*Extracted material*

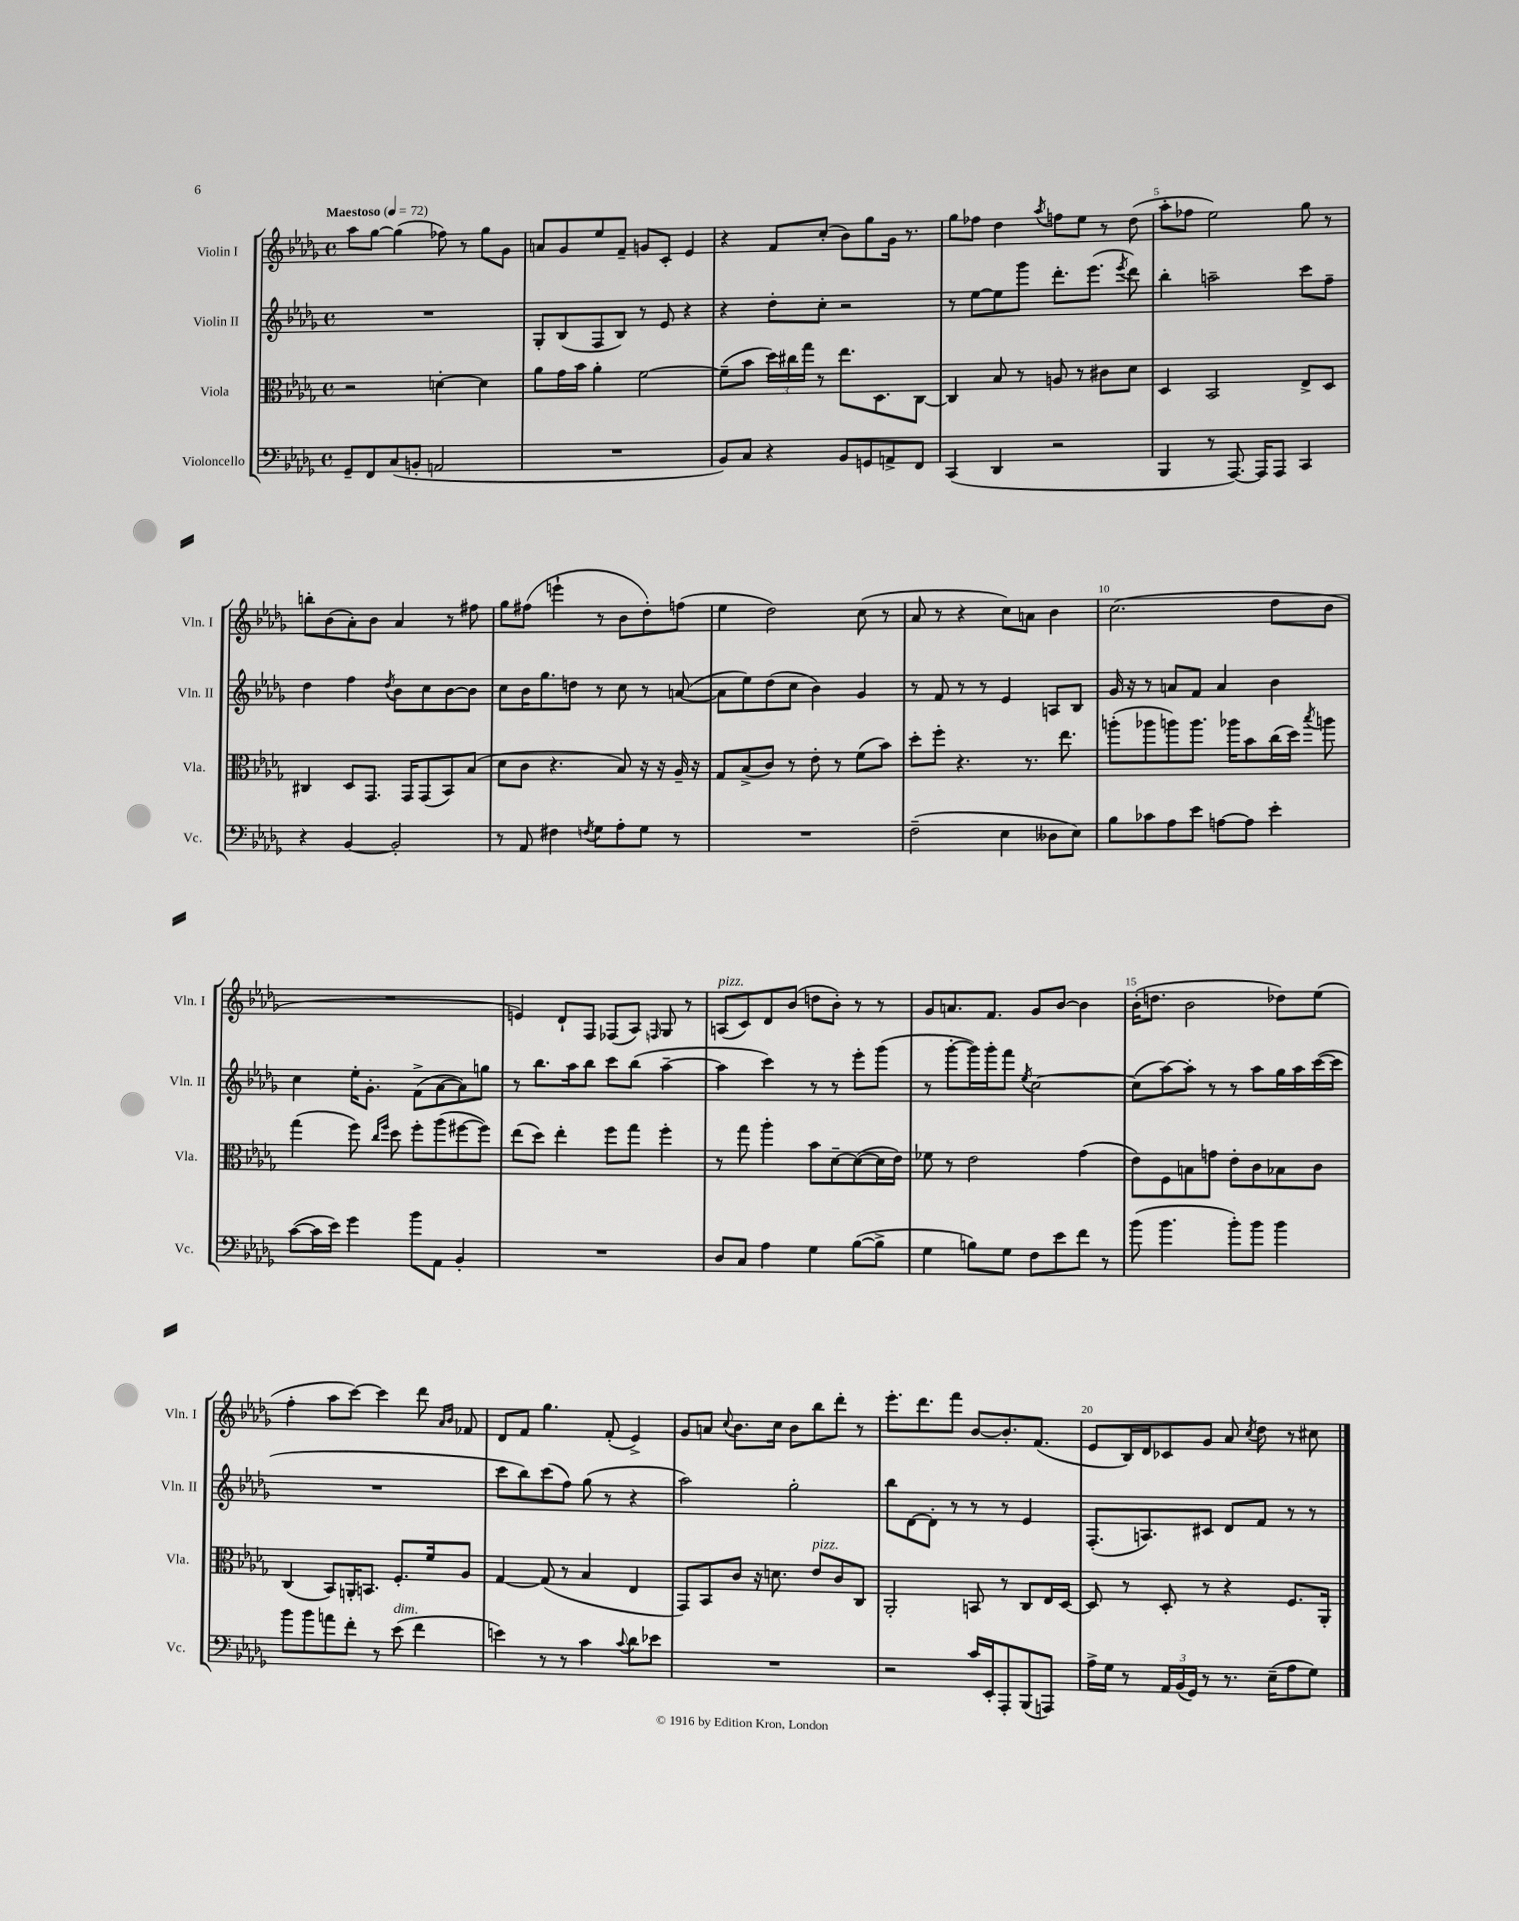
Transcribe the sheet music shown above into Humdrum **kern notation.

**kern	**kern	**kern	**kern
*staff4	*staff3	*staff2	*staff1
*clefF4	*clefC3	*clefG2	*clefG2
*k[b-e-a-d-g-]	*k[b-e-a-d-g-]	*k[b-e-a-d-g-]	*k[b-e-a-d-g-]
*M4/4	*M4/4	*M4/4	*M4/4
*met(c)	*met(c)	*met(c)	*met(c)
*MM72	*MM72	*MM72	*MM72
8GG-~	2r	1r	8aa-
8FF	.	.	[8gg-
(8C	.	.	(4gg-]
8BB'	.	.	.
2AA	[4d'	.	8ff-)
.	.	.	8r
.	4d]	.	8gg-
.	.	.	8g-
=	=	=	=
1r	8a-	8G-'	8a
.	16g-	(8B-	8g-
.	16b-	.	.
.	4a-'	8F	8ee-
.	.	8B-)	8f~
.	[2f	8r	8g
.	.	8e-	8c'
.	.	4r	4e-
=	=	=	=
8BB-)	(8f~]	4r	4r
8C	8b-	.	.
4r	24dd-)	8dd-'	8f
.	24cc#	.	.
.	24gg-	.	.
.	8r	8cc'	(8cc'
8BB-	8.ee-	2r	8b-)
8GG	.	.	8gg-
.	8.D-	.	.
8AA^	.	.	16g-
.	.	.	8.r
8FF	[8C	.	.
=	=	=	=
(4CC	4C]	8r	8gg-
.	.	[8ee-	8ff-
4DD-	8B-	8ee-]	4dd-
.	8r	8ggg-	.
.	.	.	8qaa-
2r	8A	8.ddd-'	8ff
.	8r	.	8ee-
.	.	(8.eee-	.
.	8c#	.	8r
.	.	8qeee-	.
.	8d-	8ddd-)	(8dd-
=	=	=	=
4BBB-	4D-	4bb-'	8aa-'
.	.	.	8ff-
8r	2BB-	2aa~	2ee-)
[8.AAA-)	.	.	.
16AAA-]	.	.	.
8AAA-	.	.	.
4CC	8E-^	8ccc	8gg-
.	8D-	8ff~	8r
=	=	=	=
4r	4C#	4dd-	8bb'
.	.	.	(8b-
[4BB-	8D-	4ff	8a-')
.	8.GG-	.	8b-
.	.	8qdd-	.
2BB-']	.	8b-	4a-
.	16GG-	.	.
.	(8GG-	8cc	.
.	8BB-)	[8b-	8r
.	(8B-	8b-]	8ff#
=	=	=	=
8r	8d-	8cc	8gg-
8AA-	8c	16b-	(8ff#
.	.	8.gg-	.
4F#	4.r	.	4eee`
.	.	8dd	.
8qF	.	.	.
8G-	.	8r	8r
8A-'	8B-)	8cc	8b-
8G-	16r	8r	8dd-')
.	16r	.	.
8r	16A-~	([8a	(8ff
.	16r	.	.
=	=	=	=
1r	8G-	8a]	4ee-
.	(8B-^	8ee-)	.
.	8c)	(8dd-	2dd-)
.	8r	8cc	.
.	8e-'	4b-)	.
.	8r	.	.
.	(8f	4g-	(8cc
.	8b-)	.	8r
=	=	=	=
(2F~	8dd-'	8r	8a-
.	8ff'	8f	8r
.	4.r	8r	4r
.	.	8r	.
4E-	.	4e-	8cc)
.	8.r	.	8a
8D--	.	8A	4b-
.	8.ee-	.	.
8E-)	.	8B-	.
=	=	=	=
8B-	(8aa'	16g-	(2.cc
.	.	16r	.
8c-	8aa-	8r	.
8A-	8aa)	8a	.
8e-	8.aa	8f	.
[8A	.	4a	.
.	16aa-	.	.
8A]	8b-	.	.
4e-'	(16cc	4b-	8dd-
.	16dd-)	.	.
.	8qbb-	.	.
.	8aa	.	8b-
=	=	=	=
([8c	(4gg-	4cc	1r
16c]	.	.	.
16e-)	.	.	.
4g-	8ff)	16ee-'	.
.	.	8.g-'	.
.	16qqcc	.	.
.	16qqff	.	.
.	8dd-	.	.
8b-	8ff'	(8f^	.
8AA-	(8aa-	[8a-	.
4BB-'	[8ff#	8a-])	.
.	8ff#])	8gg	.
=	=	=	=
1r	(8ee-	8r	4e)
.	8dd-)	8.bb-	.
.	4ee-'	.	8d-`
.	.	16aa-	.
.	.	8bb-	8F
.	8ff	8ccc	(8F-
.	8gg-	(8bb-	8A-)
.	.	.	16qqF
.	4ff'	[4aa-~	8G-
.	.	.	8r
=	=	=	=
8D-	8r	4aa-]	(8A
8C	8gg-	.	8c)
4A-	4aa-'	4ccc)	8d-
.	.	.	(8b-
4G-	8b-	8r	8dd
.	[8d-~	8r	8b-')
([8B-	(8d-_	8eee-'	8r
8B-^]	16d-]	(8ggg-	8r
.	16e-)	.	.
=	=	=	=
4G-	8f-	8r	8g-
.	8r	[8ggg-'	8.a
8B)	2e-	16ggg-])	.
.	.	16ggg-'	8.f
8G-	.	8fff	.
.	.	8qee-	.
8F	.	[2cc	8g-
8e-	.	.	[8b-
8f	(4g-	.	4b-]
8r	.	.	.
=	=	=	=
(8b-	8e-)	(8cc]	(16b-'
.	.	.	8.dd
4.b-	8F	[8aa-)	.
.	8B	8aa-']	2b-
.	8g	8r	.
8b-')	8e-'	8r	.
8b-	8c	8aa-	.
4b-	8B-	16gg-	8dd-)
.	.	16aa-	.
.	8c	([16ccc	(8ee-
.	.	16ccc]	.
=	=	=	=
8b-	(4C	1r	4ff'
8b-	.	.	.
8a	8BB-)	.	8aa-
8f'	16AA'	.	[8ccc)
.	8.BB	.	.
8r	.	.	4ccc]
(8e-	8.F'	.	.
4f	.	.	8ddd-
.	16f	.	.
.	.	.	16qqa-
.	.	.	16qqb-
.	8A-	.	8f-
=	=	=	=
4e)	[4G-	8ccc	8d-
.	.	8bb-)	8f
8r	(8G-]	(8ccc	4.gg-
8r	8r	8ff)	.
4c	4B-	(8gg-	.
.	.	8r	(8f'
8qqc	.	.	.
8d-	4E-	4r	4e-^)
8e-	.	.	.
=	=	=	=
1r	8GG-)	2aa-)	8g-
.	8BB-	.	8a
.	.	.	8qqcc
.	8c	.	8.b-
.	16r	.	.
.	8.d	.	16cc
.	.	2gg-'	8b-
.	8e-	.	8bb-
.	8c	.	8ddd-'
.	8C	.	8r
=	=	=	=
2r	2AA-'	8bb-	8.eee-'
.	.	[8d-	.
.	.	.	8.ddd-
.	.	8d-']	.
.	.	8r	8fff
16c	8BB	8r	[8b-
16EE-'	.	.	.
8AAA-'	8r	8r	8.b-']
(8BBB-	8C	4e-	.
.	.	.	(8.f
8AAA)	16E-	.	.
.	[16D-	.	.
=	=	=	=
16A-^	8D-]	(8.F'	8e-
16G-	.	.	.
8r	8r	.	16B-)
.	.	8.A)	16d-
24AA-	8D-'	.	8c-
(24BB-	.	.	.
24GG-)	.	.	.
8r	8r	8c#	8g-
8.r	4r	8d-	8a-
.	.	.	8qcc
.	.	8f	8dd-
(16E-~	.	.	.
8A-	8.F	8r	8r
8G-)	.	8r	8cc#
.	16AA-'	.	.
==	==	==	==
*-	*-	*-	*-
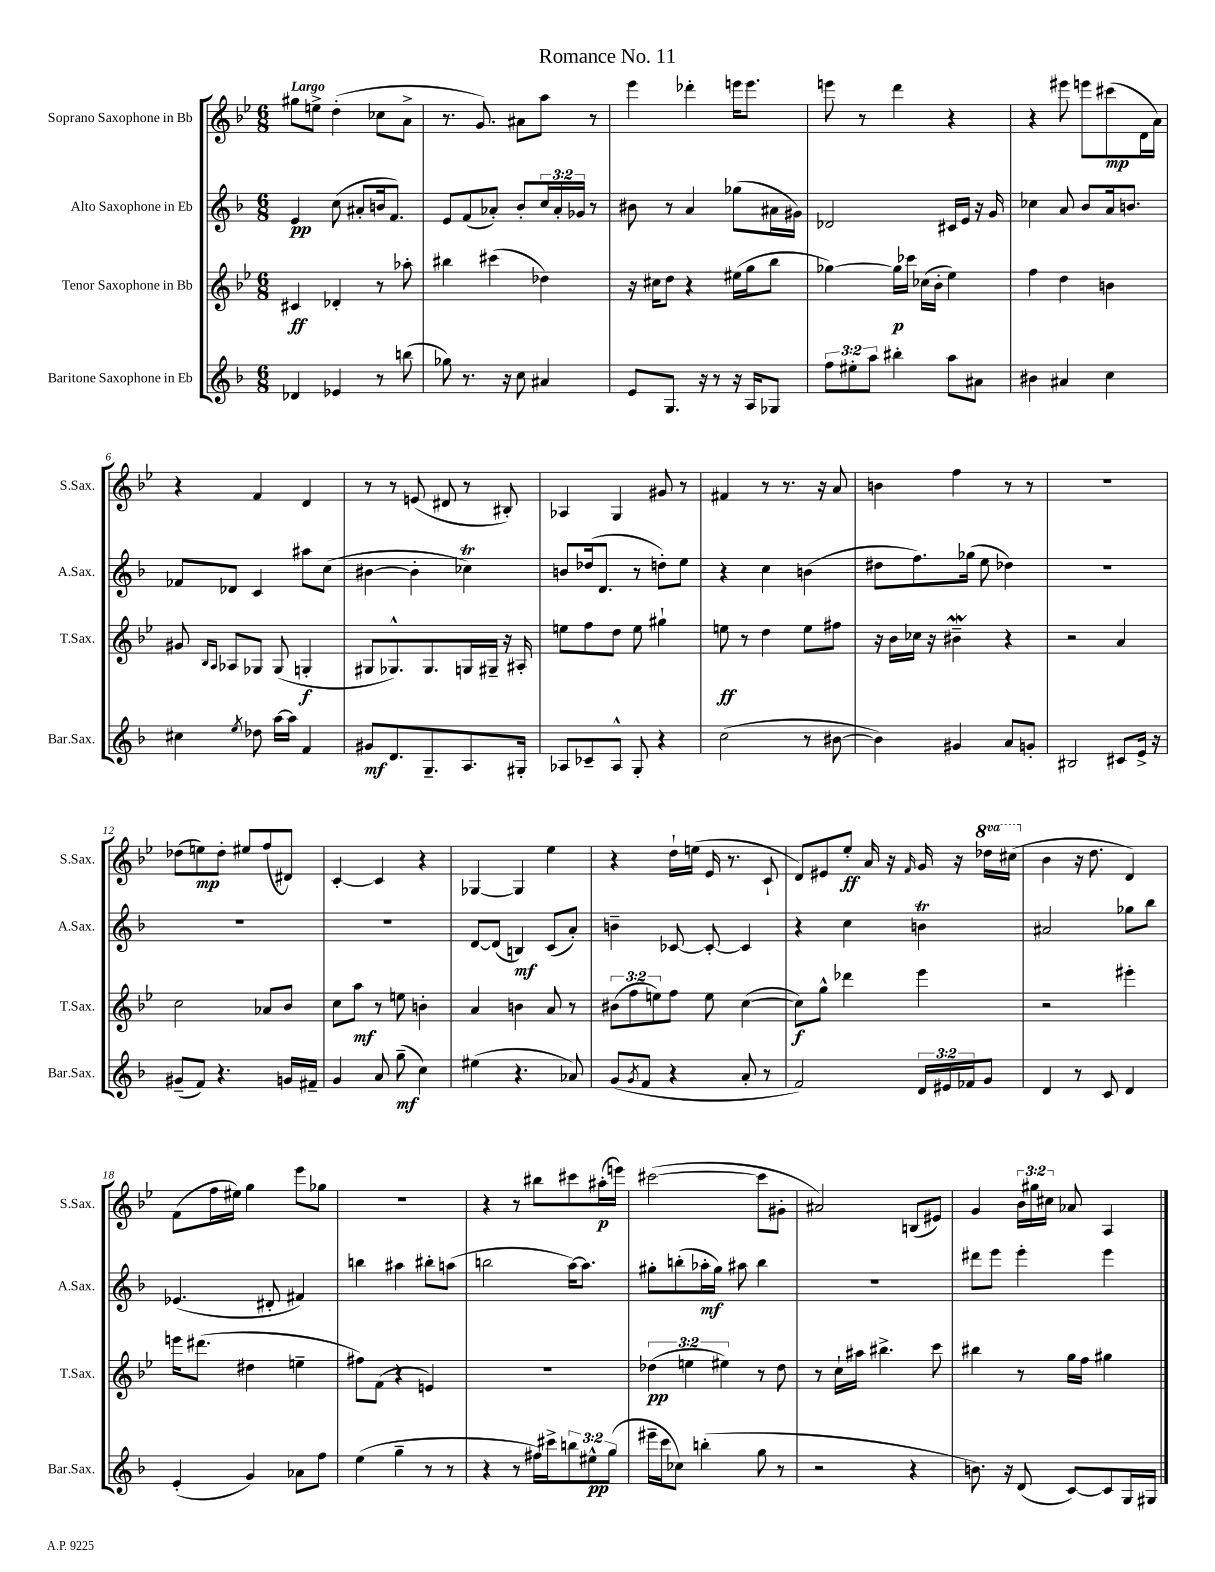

*Exercise description*
Extract each line from the listing above that contains the string "kern".

*Complete answer*
Transcribe the sheet music shown above into Humdrum **kern notation.
**kern	**kern	**kern	**kern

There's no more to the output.